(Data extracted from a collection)
== Segment start ==
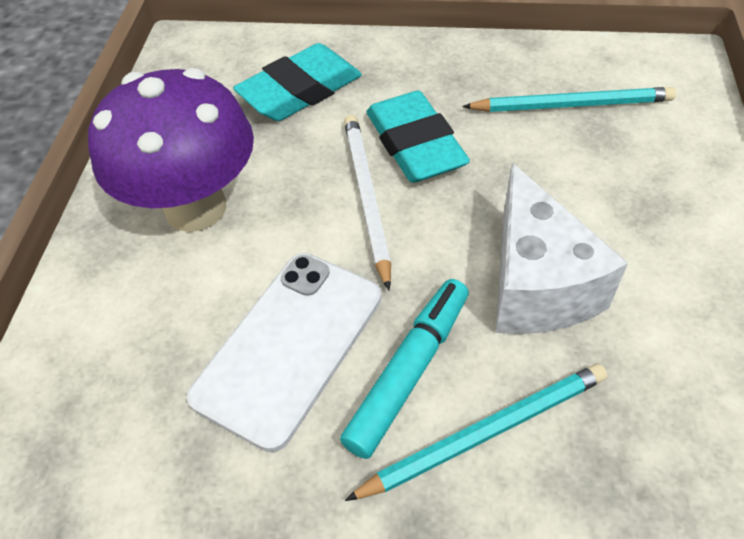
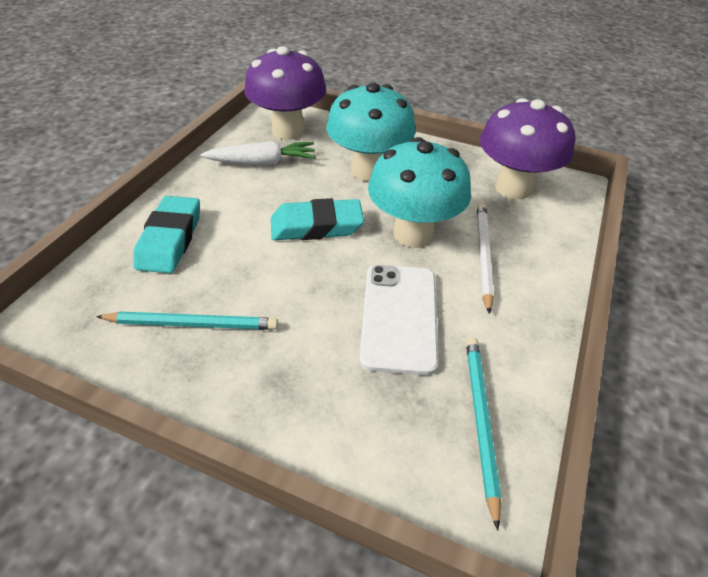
purple mushroom: 1 -> 2
turquoise marker: 1 -> 0
turquoise mushroom: 0 -> 2
white carrot: 0 -> 1
white cheese: 1 -> 0

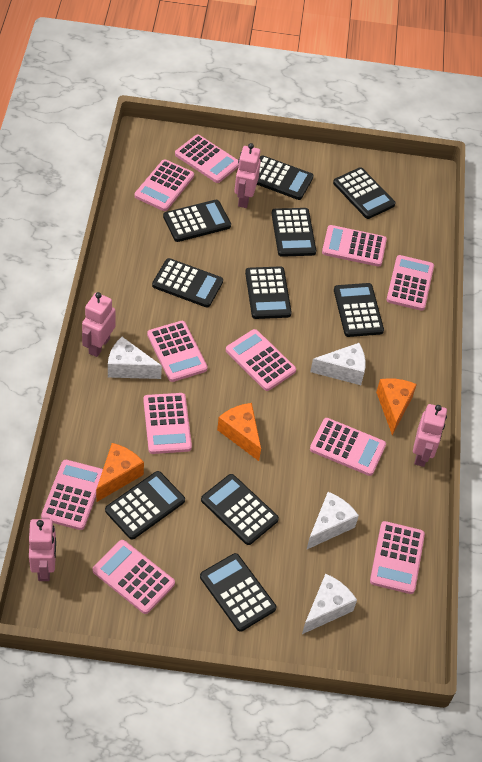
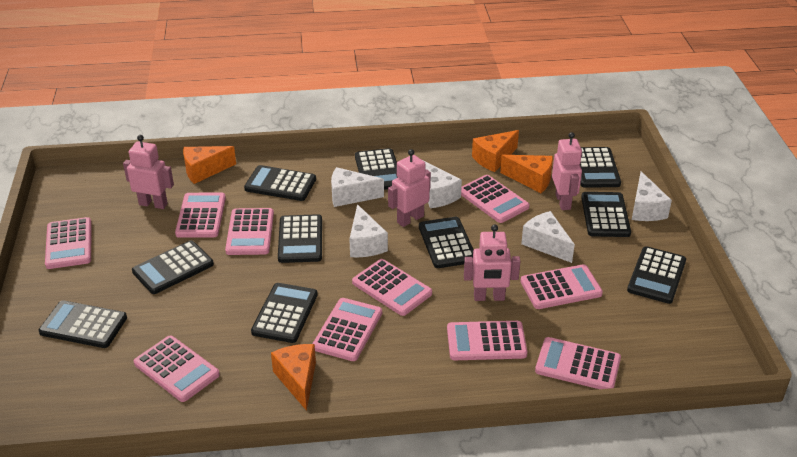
orange cheese: 3 -> 4
pink calculator: 11 -> 10
white cheese: 4 -> 5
== Segment end ==
TRY IT: Retype the records above exactly. Leave the pictures out.

YOUR RESPONSE:
purple mushroom: 1 -> 2
turquoise marker: 1 -> 0
turquoise mushroom: 0 -> 2
white carrot: 0 -> 1
white cheese: 1 -> 0

orange cheese: 3 -> 4
pink calculator: 11 -> 10
white cheese: 4 -> 5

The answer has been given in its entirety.